** Given information follows **

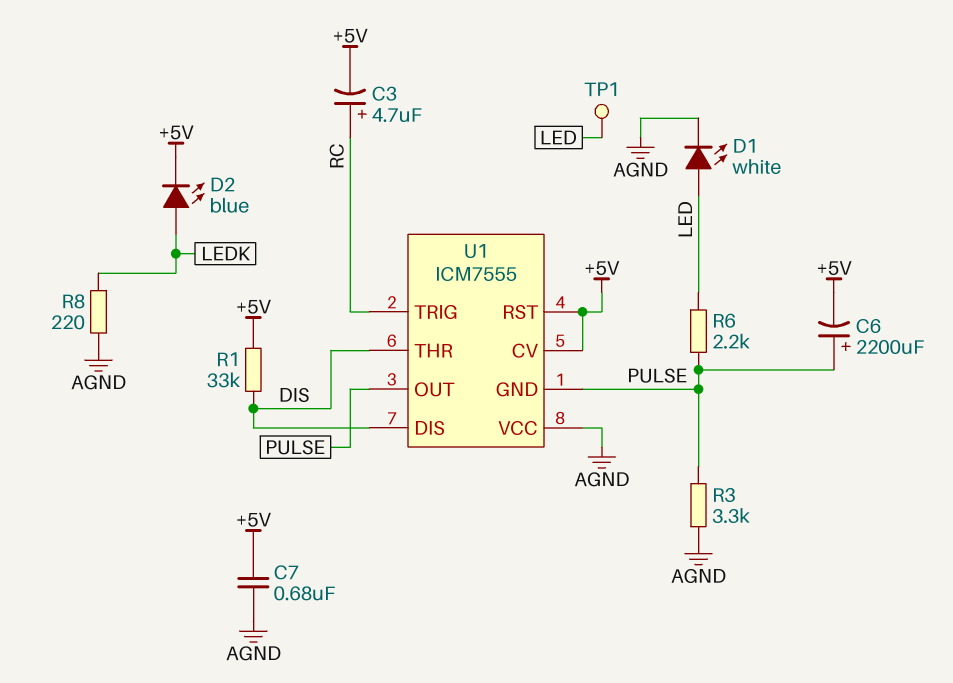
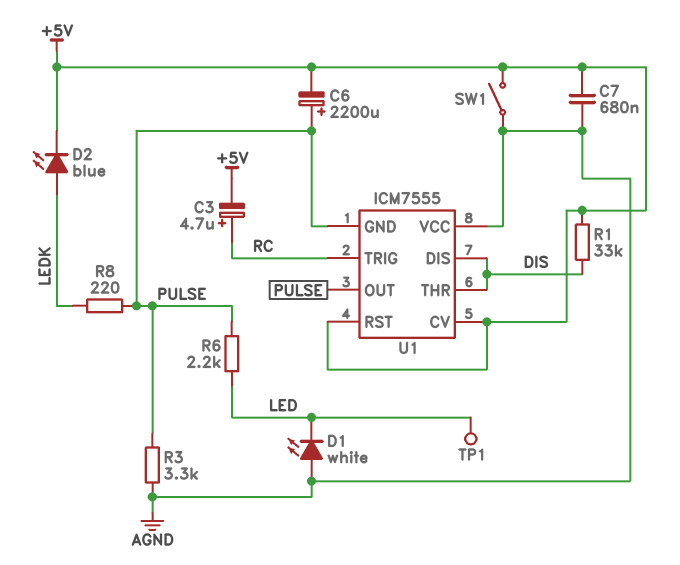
D1: LED white (A LED, K AGND) -> LED white (A AGND, K LED)
R8: 220 (AGND, LEDK) -> 220 (LEDK, PULSE)
SW1: none -> switch (+5V, AGND)

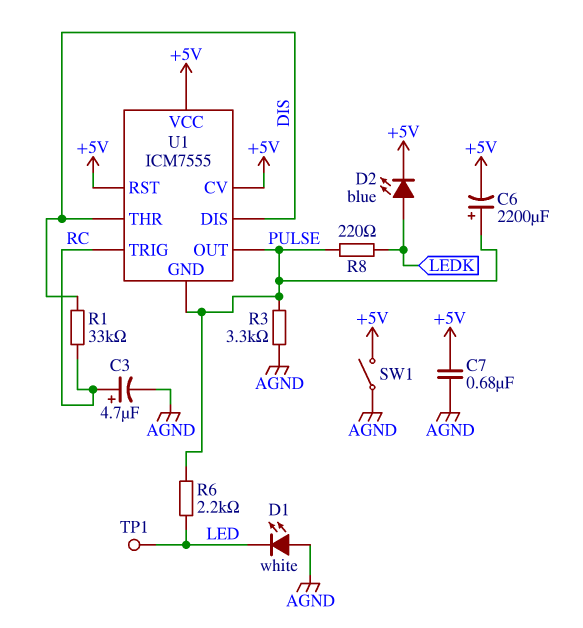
C3: 4.7uF (plus RC, minus +5V) -> 4.7uF (plus RC, minus AGND)
R1: 33k (+5V, DIS) -> 33k (DIS, RC)
U1 pin VCC: AGND -> +5V

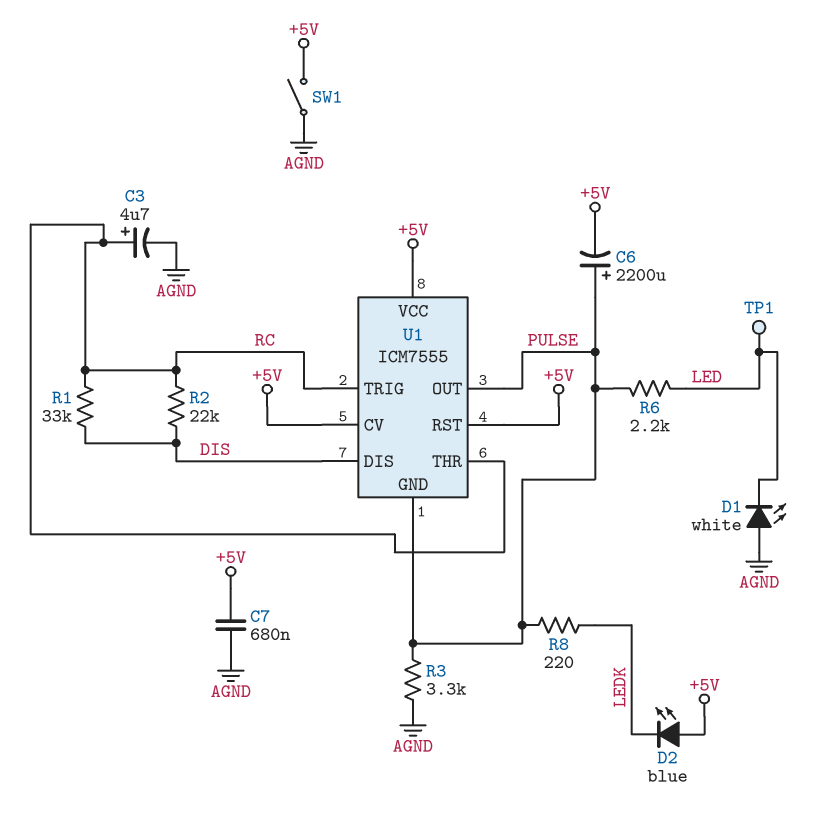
D2: LED blue (A LEDK, K +5V) -> LED blue (A +5V, K LEDK)
R2: none -> 22k (DIS, RC)
U1 pin THR: DIS -> RC

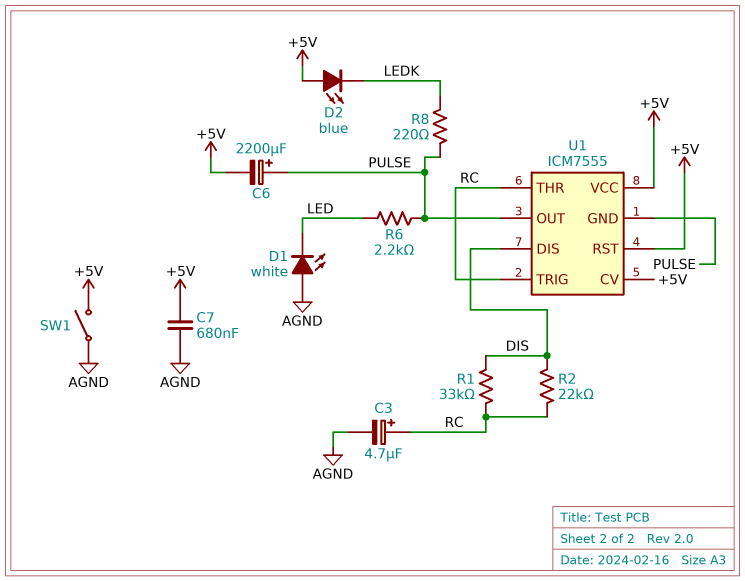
R3: 3.3k (AGND, PULSE) -> none
TP1: test point (LED) -> none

** End of Given information **

▶ Work to be completed: Give the data above again, exactly and completely. No pictures go in.

▶ Output:
D1: LED white (A LED, K AGND) -> LED white (A AGND, K LED)
R8: 220 (AGND, LEDK) -> 220 (LEDK, PULSE)
SW1: none -> switch (+5V, AGND)

C3: 4.7uF (plus RC, minus +5V) -> 4.7uF (plus RC, minus AGND)
R1: 33k (+5V, DIS) -> 33k (DIS, RC)
U1 pin VCC: AGND -> +5V

D2: LED blue (A LEDK, K +5V) -> LED blue (A +5V, K LEDK)
R2: none -> 22k (DIS, RC)
U1 pin THR: DIS -> RC

R3: 3.3k (AGND, PULSE) -> none
TP1: test point (LED) -> none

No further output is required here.